[Difference listings]
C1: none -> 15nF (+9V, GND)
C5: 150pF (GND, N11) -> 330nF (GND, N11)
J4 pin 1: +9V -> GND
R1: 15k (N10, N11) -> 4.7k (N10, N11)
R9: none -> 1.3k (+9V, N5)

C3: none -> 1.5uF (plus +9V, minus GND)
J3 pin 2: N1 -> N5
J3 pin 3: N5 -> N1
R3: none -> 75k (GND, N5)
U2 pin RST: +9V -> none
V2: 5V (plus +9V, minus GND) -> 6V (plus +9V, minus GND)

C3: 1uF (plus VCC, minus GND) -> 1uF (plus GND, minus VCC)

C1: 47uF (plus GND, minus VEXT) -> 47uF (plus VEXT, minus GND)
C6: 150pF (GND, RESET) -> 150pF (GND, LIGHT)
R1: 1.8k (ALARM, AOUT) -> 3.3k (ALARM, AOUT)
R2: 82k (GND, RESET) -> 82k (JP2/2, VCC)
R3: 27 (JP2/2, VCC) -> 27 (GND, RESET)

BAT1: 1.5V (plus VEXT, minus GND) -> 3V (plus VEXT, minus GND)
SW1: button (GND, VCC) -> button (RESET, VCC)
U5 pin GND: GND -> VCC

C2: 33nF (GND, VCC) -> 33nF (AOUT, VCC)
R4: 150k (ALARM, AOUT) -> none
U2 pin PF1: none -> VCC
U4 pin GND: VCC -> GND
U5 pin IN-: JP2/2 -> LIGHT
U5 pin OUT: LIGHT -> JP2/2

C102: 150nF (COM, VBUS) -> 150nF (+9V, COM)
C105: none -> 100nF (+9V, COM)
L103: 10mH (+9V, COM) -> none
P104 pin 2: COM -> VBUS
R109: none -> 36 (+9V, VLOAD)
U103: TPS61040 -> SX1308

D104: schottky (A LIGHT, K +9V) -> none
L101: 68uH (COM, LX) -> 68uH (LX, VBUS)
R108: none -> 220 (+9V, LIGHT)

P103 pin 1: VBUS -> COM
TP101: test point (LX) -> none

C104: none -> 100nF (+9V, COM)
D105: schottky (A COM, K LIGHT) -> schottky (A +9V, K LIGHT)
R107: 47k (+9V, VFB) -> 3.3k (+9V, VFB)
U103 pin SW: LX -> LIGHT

▶ Exercise prompt:
Give the entries again exactly, every one.

▶ Your response:
C1: none -> 15nF (+9V, GND)
C5: 150pF (GND, N11) -> 330nF (GND, N11)
J4 pin 1: +9V -> GND
R1: 15k (N10, N11) -> 4.7k (N10, N11)
R9: none -> 1.3k (+9V, N5)

C3: none -> 1.5uF (plus +9V, minus GND)
J3 pin 2: N1 -> N5
J3 pin 3: N5 -> N1
R3: none -> 75k (GND, N5)
U2 pin RST: +9V -> none
V2: 5V (plus +9V, minus GND) -> 6V (plus +9V, minus GND)

C3: 1uF (plus VCC, minus GND) -> 1uF (plus GND, minus VCC)

C1: 47uF (plus GND, minus VEXT) -> 47uF (plus VEXT, minus GND)
C6: 150pF (GND, RESET) -> 150pF (GND, LIGHT)
R1: 1.8k (ALARM, AOUT) -> 3.3k (ALARM, AOUT)
R2: 82k (GND, RESET) -> 82k (JP2/2, VCC)
R3: 27 (JP2/2, VCC) -> 27 (GND, RESET)

BAT1: 1.5V (plus VEXT, minus GND) -> 3V (plus VEXT, minus GND)
SW1: button (GND, VCC) -> button (RESET, VCC)
U5 pin GND: GND -> VCC

C2: 33nF (GND, VCC) -> 33nF (AOUT, VCC)
R4: 150k (ALARM, AOUT) -> none
U2 pin PF1: none -> VCC
U4 pin GND: VCC -> GND
U5 pin IN-: JP2/2 -> LIGHT
U5 pin OUT: LIGHT -> JP2/2

C102: 150nF (COM, VBUS) -> 150nF (+9V, COM)
C105: none -> 100nF (+9V, COM)
L103: 10mH (+9V, COM) -> none
P104 pin 2: COM -> VBUS
R109: none -> 36 (+9V, VLOAD)
U103: TPS61040 -> SX1308

D104: schottky (A LIGHT, K +9V) -> none
L101: 68uH (COM, LX) -> 68uH (LX, VBUS)
R108: none -> 220 (+9V, LIGHT)

P103 pin 1: VBUS -> COM
TP101: test point (LX) -> none

C104: none -> 100nF (+9V, COM)
D105: schottky (A COM, K LIGHT) -> schottky (A +9V, K LIGHT)
R107: 47k (+9V, VFB) -> 3.3k (+9V, VFB)
U103 pin SW: LX -> LIGHT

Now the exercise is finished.